====== RECORDS SUPPLIED ======
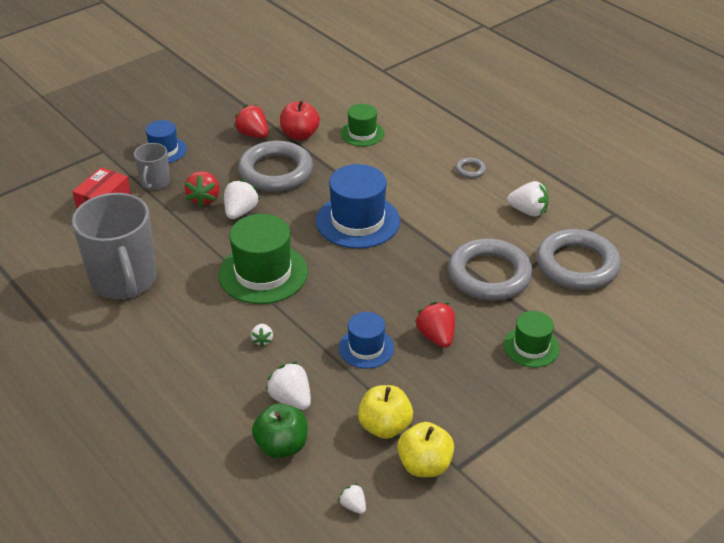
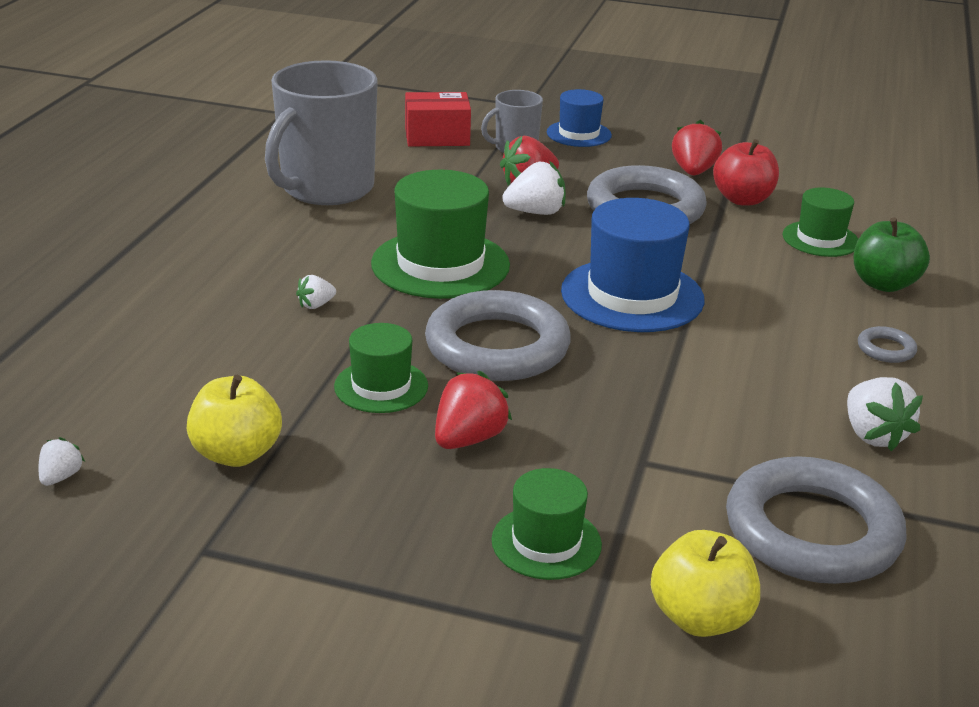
camera: 55 degrees right, 10 degrees down
(282, 446) = (134, 383): green apple -> green apple (883, 284)
(291, 399) = (226, 361): white strawberry -> none
(366, 348) = (381, 386): blue hat -> green hat
(424, 465) = (185, 516): yellow apple -> yellow apple (700, 618)
(489, 275) = (666, 444): grey ring -> grey ring (497, 346)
======
- [EXERCISE PROMPT] Would you state how many lines of the data above hold the string "apple"? Reply with the number alone.

- [RESULT OF THE TASK] 2